In the records below, find each line containing the word "square" and copy it.

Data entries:
^^^^

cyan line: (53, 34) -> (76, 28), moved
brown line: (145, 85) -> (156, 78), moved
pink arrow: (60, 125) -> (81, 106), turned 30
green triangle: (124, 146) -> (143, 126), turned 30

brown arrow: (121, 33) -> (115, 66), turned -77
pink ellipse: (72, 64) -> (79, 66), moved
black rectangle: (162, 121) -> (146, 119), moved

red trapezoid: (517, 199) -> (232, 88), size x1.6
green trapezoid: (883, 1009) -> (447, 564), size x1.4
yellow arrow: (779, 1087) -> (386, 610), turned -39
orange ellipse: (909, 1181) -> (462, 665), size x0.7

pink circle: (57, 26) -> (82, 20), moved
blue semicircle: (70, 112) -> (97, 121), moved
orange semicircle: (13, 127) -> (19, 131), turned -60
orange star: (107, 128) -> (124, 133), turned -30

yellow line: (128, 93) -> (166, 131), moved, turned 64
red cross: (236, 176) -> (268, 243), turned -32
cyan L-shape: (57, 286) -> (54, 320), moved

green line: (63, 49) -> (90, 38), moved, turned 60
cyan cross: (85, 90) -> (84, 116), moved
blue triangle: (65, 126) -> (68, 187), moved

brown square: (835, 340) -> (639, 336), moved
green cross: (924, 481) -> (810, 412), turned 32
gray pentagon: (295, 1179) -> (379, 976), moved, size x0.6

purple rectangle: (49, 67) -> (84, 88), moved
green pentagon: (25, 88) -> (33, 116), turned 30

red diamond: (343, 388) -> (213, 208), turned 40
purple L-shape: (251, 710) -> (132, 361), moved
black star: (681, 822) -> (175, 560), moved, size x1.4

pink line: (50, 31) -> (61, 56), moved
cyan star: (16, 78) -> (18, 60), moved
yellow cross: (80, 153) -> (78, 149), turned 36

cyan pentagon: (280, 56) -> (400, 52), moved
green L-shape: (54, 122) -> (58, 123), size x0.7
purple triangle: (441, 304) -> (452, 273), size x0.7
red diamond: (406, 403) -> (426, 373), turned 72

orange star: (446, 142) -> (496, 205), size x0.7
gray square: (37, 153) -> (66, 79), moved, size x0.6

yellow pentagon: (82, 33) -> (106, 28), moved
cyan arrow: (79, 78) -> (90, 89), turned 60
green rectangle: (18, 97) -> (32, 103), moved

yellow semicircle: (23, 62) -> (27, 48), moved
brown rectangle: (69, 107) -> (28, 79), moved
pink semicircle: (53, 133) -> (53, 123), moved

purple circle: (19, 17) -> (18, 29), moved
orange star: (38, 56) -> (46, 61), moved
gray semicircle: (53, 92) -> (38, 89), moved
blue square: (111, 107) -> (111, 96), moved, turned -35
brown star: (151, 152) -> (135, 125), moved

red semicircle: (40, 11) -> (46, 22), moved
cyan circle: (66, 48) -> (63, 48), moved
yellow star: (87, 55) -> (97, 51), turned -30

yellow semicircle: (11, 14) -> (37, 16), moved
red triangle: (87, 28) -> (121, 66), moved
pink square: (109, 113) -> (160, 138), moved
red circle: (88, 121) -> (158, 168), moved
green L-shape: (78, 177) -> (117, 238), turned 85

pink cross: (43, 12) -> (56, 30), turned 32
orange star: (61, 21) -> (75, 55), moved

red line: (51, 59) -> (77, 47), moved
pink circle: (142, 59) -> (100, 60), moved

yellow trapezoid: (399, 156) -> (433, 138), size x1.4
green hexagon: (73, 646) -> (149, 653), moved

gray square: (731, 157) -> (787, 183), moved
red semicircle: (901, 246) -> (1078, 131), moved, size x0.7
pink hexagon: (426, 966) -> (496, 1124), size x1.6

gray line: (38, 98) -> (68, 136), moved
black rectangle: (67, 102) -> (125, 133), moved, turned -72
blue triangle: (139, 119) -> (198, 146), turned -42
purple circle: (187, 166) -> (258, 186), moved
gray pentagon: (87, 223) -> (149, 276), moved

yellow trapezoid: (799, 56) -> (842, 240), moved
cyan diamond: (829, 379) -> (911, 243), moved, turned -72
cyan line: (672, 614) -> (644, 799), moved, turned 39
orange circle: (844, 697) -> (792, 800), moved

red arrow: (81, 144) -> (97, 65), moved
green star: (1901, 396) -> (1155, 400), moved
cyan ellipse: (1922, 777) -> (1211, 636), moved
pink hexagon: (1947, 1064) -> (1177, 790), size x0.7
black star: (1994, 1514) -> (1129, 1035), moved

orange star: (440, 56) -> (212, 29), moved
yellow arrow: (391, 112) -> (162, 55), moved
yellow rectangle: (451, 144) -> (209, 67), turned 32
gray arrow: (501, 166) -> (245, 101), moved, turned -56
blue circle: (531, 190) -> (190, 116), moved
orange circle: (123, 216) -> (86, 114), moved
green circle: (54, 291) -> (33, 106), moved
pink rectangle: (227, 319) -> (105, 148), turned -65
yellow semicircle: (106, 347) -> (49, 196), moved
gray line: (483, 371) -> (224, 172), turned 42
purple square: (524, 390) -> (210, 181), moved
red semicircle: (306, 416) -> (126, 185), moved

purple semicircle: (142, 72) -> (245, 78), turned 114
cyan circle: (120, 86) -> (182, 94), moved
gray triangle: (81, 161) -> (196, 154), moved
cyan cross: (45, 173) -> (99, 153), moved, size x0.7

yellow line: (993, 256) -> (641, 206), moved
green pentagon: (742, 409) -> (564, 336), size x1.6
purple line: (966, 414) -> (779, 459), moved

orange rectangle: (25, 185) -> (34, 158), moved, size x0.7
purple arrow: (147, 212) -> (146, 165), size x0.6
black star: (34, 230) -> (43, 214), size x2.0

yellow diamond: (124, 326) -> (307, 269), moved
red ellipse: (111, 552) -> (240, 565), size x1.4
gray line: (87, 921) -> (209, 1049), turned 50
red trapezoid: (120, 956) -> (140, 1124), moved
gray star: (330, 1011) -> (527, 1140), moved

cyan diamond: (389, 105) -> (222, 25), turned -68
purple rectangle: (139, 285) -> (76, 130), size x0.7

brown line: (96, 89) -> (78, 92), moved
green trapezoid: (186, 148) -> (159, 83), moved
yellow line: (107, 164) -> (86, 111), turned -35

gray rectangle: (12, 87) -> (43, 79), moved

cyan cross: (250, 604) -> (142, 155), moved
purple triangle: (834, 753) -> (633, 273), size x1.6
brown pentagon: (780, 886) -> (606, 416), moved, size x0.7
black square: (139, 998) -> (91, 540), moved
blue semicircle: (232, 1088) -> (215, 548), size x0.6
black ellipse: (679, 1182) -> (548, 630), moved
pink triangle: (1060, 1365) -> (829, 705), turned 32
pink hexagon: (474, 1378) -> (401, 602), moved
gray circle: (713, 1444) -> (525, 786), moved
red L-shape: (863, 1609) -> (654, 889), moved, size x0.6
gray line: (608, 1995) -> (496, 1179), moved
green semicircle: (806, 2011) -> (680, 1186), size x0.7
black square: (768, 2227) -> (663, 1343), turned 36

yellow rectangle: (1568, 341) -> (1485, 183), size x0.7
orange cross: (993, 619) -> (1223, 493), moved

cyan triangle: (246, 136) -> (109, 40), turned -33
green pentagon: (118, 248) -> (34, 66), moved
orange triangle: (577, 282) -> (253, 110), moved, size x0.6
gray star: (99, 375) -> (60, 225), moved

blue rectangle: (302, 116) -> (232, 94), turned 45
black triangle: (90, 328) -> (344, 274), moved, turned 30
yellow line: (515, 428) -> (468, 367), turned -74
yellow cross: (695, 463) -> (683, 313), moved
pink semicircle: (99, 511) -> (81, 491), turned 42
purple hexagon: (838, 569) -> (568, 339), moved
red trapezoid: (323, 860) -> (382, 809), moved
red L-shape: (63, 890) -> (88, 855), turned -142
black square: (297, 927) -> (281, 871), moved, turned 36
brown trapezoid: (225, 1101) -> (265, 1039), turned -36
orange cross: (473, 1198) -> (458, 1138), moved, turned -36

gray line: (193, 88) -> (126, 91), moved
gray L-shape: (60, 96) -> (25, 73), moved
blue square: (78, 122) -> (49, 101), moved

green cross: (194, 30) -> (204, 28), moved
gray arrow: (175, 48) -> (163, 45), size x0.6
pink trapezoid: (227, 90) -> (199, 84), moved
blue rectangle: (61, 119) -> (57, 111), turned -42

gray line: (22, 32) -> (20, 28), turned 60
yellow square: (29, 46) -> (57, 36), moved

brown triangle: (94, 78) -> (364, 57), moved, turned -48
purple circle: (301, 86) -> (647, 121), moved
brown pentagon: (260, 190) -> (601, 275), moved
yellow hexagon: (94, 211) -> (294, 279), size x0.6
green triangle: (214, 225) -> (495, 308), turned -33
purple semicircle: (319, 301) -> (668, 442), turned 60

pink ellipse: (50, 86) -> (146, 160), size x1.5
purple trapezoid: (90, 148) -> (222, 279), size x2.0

^^^^

**Answer for this exercise**
brown square: (835, 340) -> (639, 336), moved
gray square: (37, 153) -> (66, 79), moved, size x0.6
blue square: (111, 107) -> (111, 96), moved, turned -35
pink square: (109, 113) -> (160, 138), moved
gray square: (731, 157) -> (787, 183), moved
purple square: (524, 390) -> (210, 181), moved
black square: (139, 998) -> (91, 540), moved
black square: (768, 2227) -> (663, 1343), turned 36
black square: (297, 927) -> (281, 871), moved, turned 36
blue square: (78, 122) -> (49, 101), moved
yellow square: (29, 46) -> (57, 36), moved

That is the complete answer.